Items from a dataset
○ ○ ○
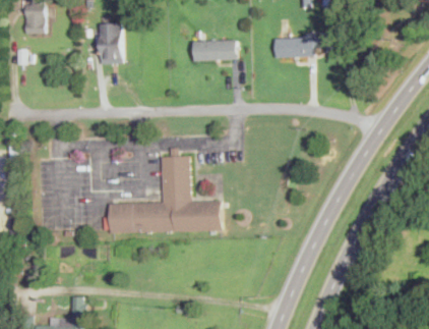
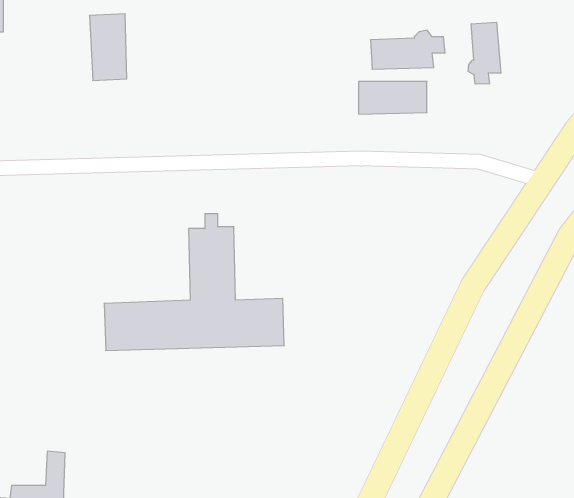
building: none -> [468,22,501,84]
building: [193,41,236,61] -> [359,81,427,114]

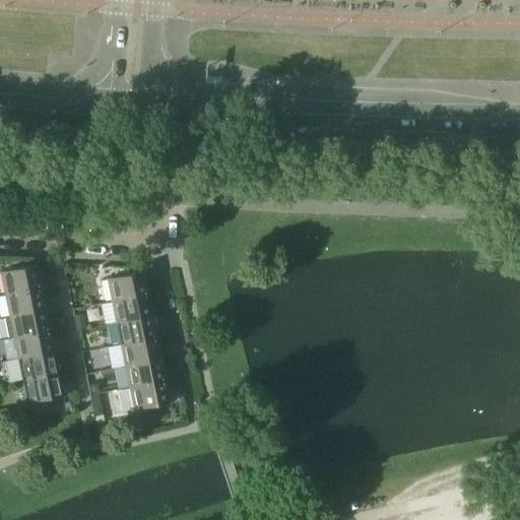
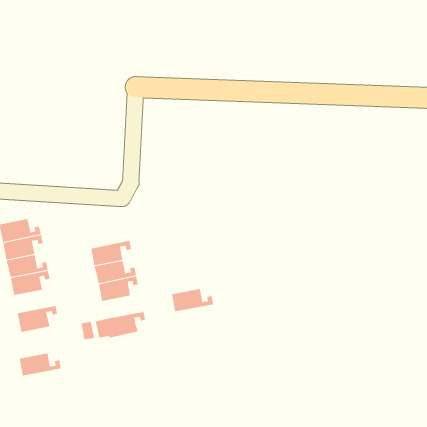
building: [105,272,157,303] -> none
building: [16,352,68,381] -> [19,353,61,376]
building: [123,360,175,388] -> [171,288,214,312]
○ ○ ○
§ HOW TO COMPLETE THIS TASK: Set down the entries above exactly, and keep every picture out of your copy.

§ SOLUTION BELOW:
building: none -> [468,22,501,84]
building: [193,41,236,61] -> [359,81,427,114]

building: [105,272,157,303] -> none
building: [16,352,68,381] -> [19,353,61,376]
building: [123,360,175,388] -> [171,288,214,312]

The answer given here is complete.